A word-for-word copy of the lines from the one holding "turquoise wallet 321,166,381,215" through the final line of the records below is the only output asked for.

--- EXERCISE INPUT ---

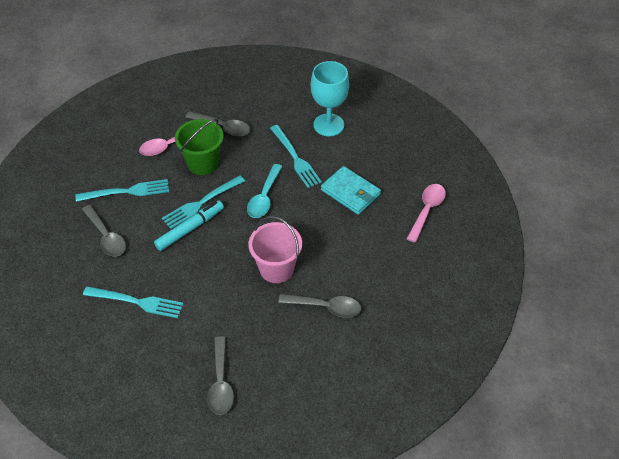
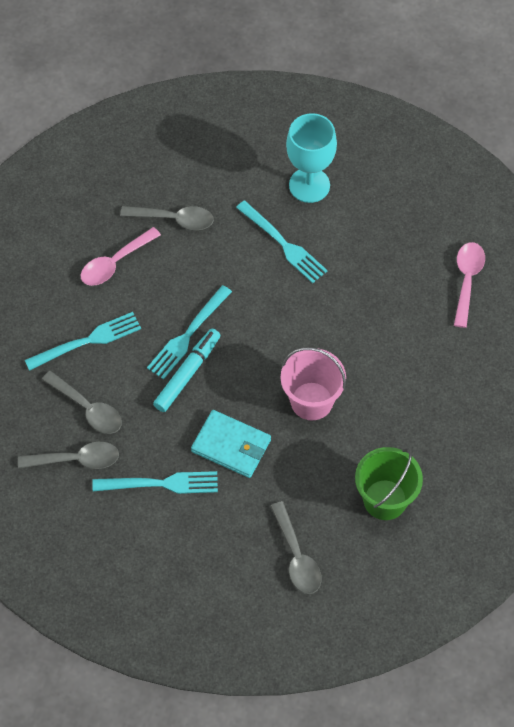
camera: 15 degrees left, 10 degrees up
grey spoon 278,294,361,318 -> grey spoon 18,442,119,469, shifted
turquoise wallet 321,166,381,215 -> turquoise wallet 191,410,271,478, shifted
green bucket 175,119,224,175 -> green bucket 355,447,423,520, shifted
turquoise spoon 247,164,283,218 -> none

---

## REPLY TO THE TASK
turquoise wallet 321,166,381,215 -> turquoise wallet 191,410,271,478, shifted
green bucket 175,119,224,175 -> green bucket 355,447,423,520, shifted
turquoise spoon 247,164,283,218 -> none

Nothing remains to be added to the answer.